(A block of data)
[start]

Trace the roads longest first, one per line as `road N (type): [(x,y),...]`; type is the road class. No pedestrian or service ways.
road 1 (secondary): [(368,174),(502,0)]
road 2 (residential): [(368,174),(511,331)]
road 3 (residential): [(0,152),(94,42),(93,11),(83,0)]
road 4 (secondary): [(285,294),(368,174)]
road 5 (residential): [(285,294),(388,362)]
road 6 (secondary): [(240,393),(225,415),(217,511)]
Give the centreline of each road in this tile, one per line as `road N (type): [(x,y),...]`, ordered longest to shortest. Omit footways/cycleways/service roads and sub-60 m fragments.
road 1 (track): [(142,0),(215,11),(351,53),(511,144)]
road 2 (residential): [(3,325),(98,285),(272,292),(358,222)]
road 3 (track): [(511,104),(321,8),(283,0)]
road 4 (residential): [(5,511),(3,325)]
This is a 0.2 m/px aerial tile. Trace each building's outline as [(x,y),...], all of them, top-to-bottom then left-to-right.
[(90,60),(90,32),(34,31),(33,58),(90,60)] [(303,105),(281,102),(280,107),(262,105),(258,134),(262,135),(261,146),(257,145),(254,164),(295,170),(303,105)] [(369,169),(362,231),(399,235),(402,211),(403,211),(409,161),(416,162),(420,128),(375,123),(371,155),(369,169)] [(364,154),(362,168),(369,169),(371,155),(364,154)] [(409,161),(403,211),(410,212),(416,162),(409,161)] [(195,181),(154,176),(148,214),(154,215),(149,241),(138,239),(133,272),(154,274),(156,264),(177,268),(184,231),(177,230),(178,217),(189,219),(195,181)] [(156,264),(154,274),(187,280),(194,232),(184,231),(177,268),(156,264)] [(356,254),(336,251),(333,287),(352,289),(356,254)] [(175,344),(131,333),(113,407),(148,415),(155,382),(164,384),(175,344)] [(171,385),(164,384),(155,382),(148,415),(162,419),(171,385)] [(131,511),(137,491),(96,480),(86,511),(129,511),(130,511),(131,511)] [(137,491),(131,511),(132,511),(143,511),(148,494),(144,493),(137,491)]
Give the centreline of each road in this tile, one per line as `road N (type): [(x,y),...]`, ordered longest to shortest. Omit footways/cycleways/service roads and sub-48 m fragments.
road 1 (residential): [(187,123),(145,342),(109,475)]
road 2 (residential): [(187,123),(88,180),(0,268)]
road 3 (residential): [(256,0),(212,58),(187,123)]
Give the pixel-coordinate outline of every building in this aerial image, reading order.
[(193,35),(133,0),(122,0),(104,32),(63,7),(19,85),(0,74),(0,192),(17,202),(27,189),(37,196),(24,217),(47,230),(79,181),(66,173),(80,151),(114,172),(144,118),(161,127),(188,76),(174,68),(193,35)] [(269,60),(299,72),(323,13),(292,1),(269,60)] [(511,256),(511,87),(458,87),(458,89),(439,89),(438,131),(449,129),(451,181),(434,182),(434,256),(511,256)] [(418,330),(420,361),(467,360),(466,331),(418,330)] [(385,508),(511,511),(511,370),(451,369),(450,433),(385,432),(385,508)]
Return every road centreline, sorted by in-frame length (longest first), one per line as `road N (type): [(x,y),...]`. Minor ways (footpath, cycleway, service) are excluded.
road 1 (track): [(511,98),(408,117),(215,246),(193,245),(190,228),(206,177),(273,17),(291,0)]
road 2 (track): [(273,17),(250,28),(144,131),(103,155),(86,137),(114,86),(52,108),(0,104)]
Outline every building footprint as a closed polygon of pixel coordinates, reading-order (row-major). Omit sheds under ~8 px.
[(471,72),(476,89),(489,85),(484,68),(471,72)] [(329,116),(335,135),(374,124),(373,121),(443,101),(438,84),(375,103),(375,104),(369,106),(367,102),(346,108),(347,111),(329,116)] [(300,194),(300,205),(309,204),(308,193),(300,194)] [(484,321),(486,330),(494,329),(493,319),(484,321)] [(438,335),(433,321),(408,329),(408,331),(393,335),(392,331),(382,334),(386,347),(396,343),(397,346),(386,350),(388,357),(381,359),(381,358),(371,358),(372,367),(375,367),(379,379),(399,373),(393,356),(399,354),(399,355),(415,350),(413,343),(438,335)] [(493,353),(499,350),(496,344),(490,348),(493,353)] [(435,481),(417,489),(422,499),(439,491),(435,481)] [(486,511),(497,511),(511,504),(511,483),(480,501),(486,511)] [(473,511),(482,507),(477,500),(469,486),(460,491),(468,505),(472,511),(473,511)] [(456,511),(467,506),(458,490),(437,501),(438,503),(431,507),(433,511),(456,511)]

[end]

→ **THE EXERCISE**: Update the lines from the line with "sub-48 m fragments." through the line with "road 3 (residential): [(256,0),(212,58),(187,123)]" by changing "centreline" to "centerline", keeping everything else unchanged.

→ **RESULT**:
Give the centerline of each road in this tile, one per line as `road N (type): [(x,y),...]`, ordered longest to shortest. Omit footways/cycleways/service roads and sub-48 m fragments.
road 1 (residential): [(187,123),(145,342),(109,475)]
road 2 (residential): [(187,123),(88,180),(0,268)]
road 3 (residential): [(256,0),(212,58),(187,123)]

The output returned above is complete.